Aim of the exercise: Which of the lines in the records below hold the string "counterclockwise"? Copy every one of them.

Dataset excerpts:
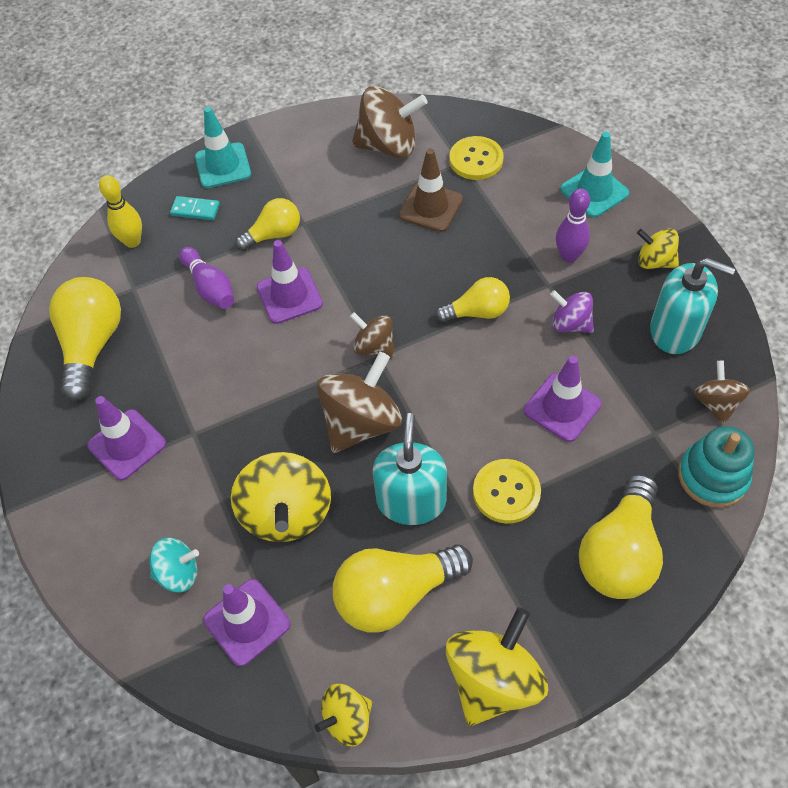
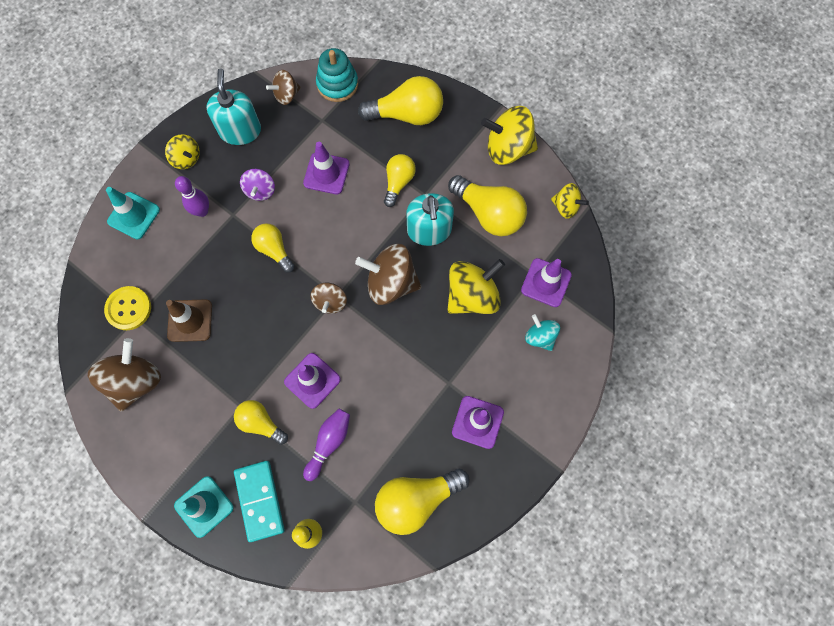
camera: 120 degrees left, 15 degrees up
(195, 210) = (259, 501): turquoise domino -> turquoise domino, size x1.82
(388, 146) = (135, 381): brown spinning top -> brown spinning top turned 45 degrees clockwise
(411, 500) = (429, 230): turquoise soap dispenser -> turquoise soap dispenser turned 75 degrees counterclockwise
(506, 492) = (398, 182): yellow button -> yellow light bulb
(654, 261) = (186, 158): yellow spinning top -> yellow spinning top turned 45 degrees counterclockwise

Your response:
(411, 500) = (429, 230): turquoise soap dispenser -> turquoise soap dispenser turned 75 degrees counterclockwise
(654, 261) = (186, 158): yellow spinning top -> yellow spinning top turned 45 degrees counterclockwise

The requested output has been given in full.